- TASK DETAILS:
A faithful copy of the data is what is wanted, minus any pictures.

(Beginning of SOURCE DATA)

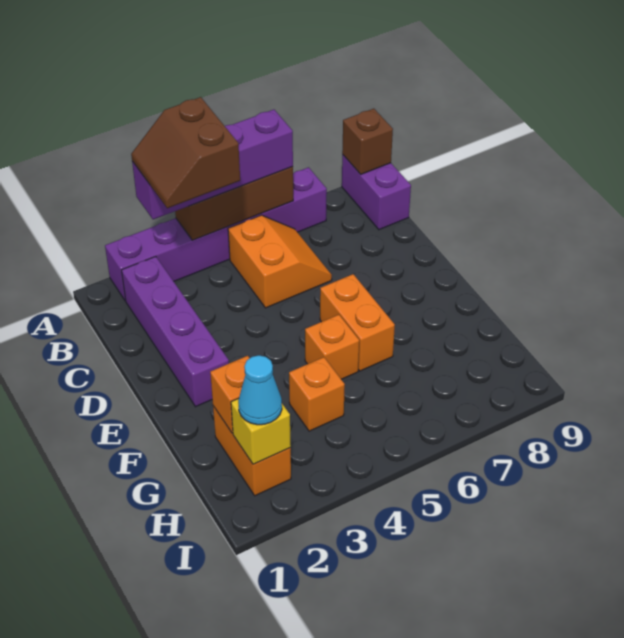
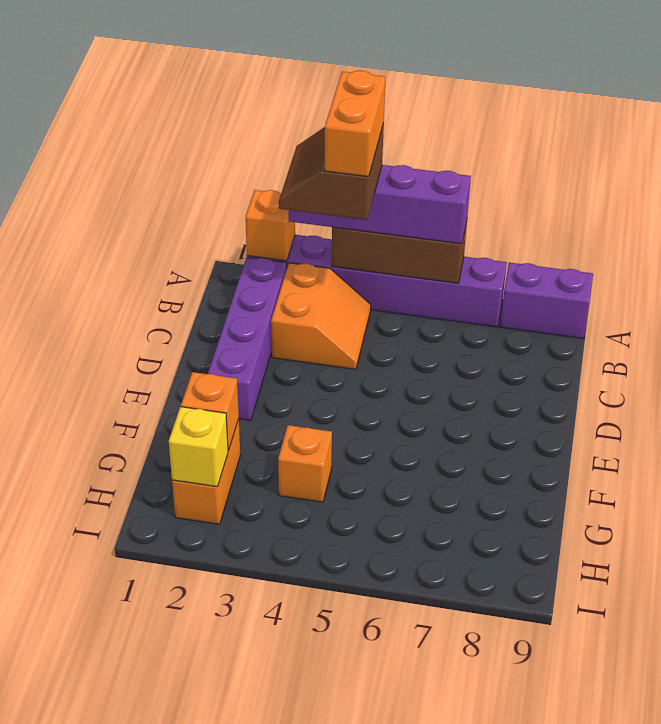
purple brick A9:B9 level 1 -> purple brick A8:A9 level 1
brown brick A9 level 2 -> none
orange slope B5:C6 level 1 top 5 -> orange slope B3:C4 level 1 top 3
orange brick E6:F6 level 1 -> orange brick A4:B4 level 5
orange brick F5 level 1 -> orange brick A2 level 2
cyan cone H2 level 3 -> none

(End of SOURCE DATA)

- TASK ANSWER:
purple brick A9:B9 level 1 -> purple brick A8:A9 level 1
brown brick A9 level 2 -> none
orange slope B5:C6 level 1 top 5 -> orange slope B3:C4 level 1 top 3
orange brick E6:F6 level 1 -> orange brick A4:B4 level 5
orange brick F5 level 1 -> orange brick A2 level 2
cyan cone H2 level 3 -> none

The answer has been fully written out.